Restate the listing below word for word; no pictures belong in the copy.

- [Supplied information]:
━━━━━━━━━━━━━━━━━━━━━━━━━━━━━━

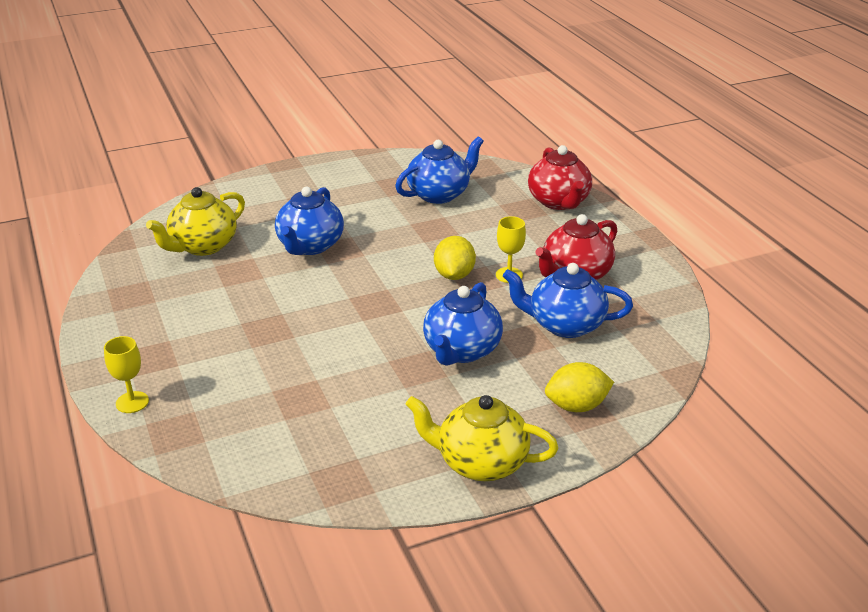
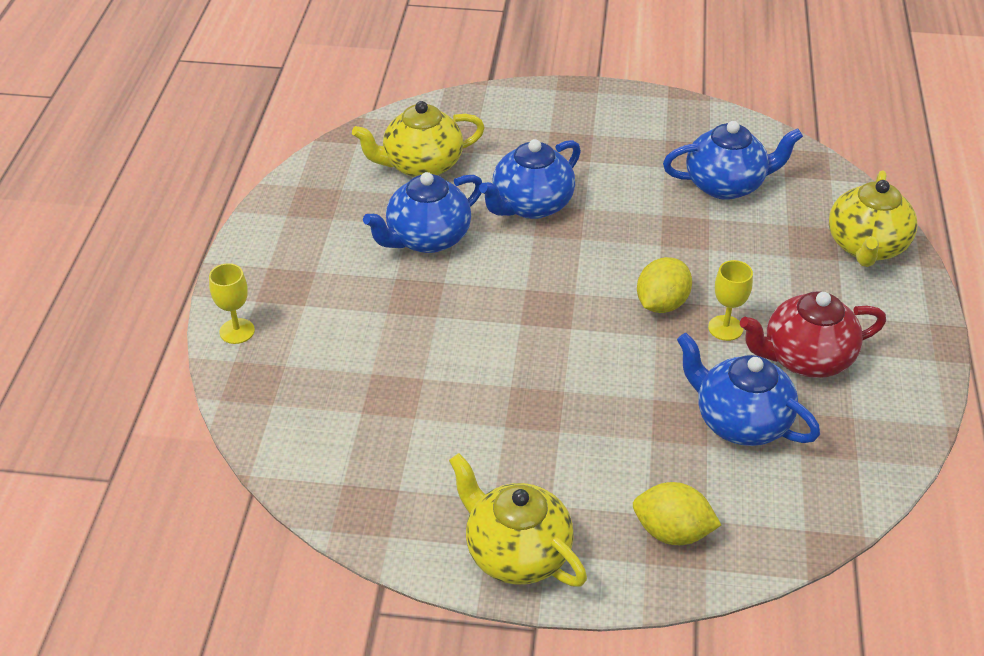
camera: 30 degrees right, 10 degrees up
(461, 351) = (597, 406): blue teapot -> blue teapot (427, 239)
(559, 202) = (866, 247): red teapot -> yellow teapot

━━━━━━━━━━━━━━━━━━━━━━━━━━━━━━

- [Written solution]:
camera: 30 degrees right, 10 degrees up
(461, 351) = (597, 406): blue teapot -> blue teapot (427, 239)
(559, 202) = (866, 247): red teapot -> yellow teapot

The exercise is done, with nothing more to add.